**DATA SEGMENT:**
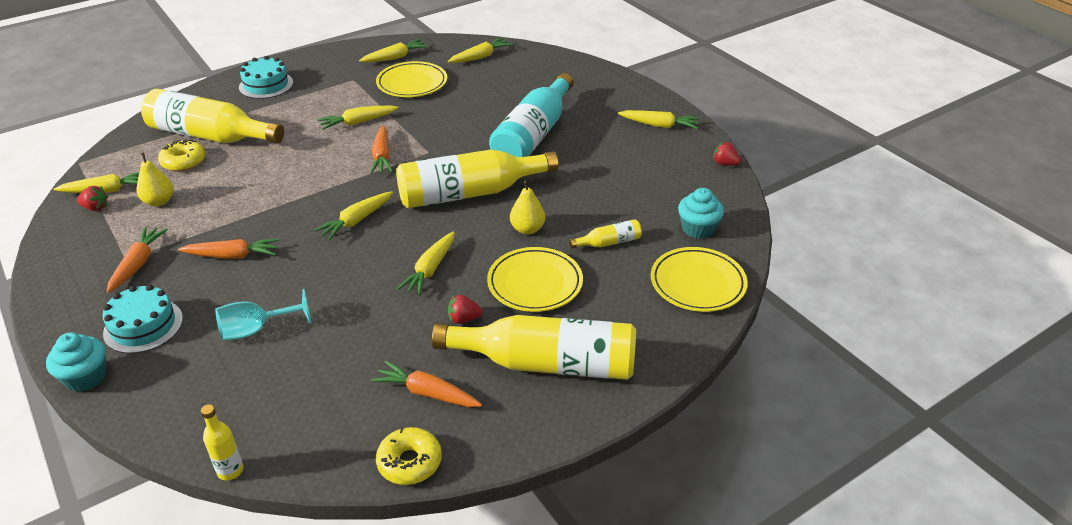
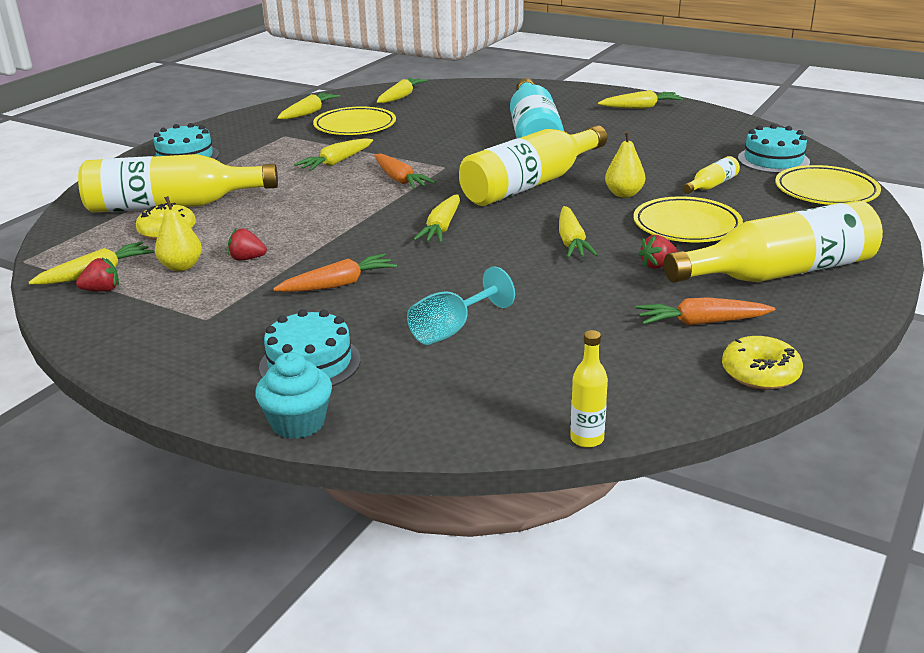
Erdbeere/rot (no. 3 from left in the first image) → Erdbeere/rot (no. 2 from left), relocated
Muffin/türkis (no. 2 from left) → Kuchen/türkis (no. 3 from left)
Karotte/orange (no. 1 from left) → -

**TASK PROMPT:** Transcribe the full listing exactly, but keep every image out of it.

**RESPONSE AREA:**
Erdbeere/rot (no. 3 from left in the first image) → Erdbeere/rot (no. 2 from left), relocated
Muffin/türkis (no. 2 from left) → Kuchen/türkis (no. 3 from left)
Karotte/orange (no. 1 from left) → -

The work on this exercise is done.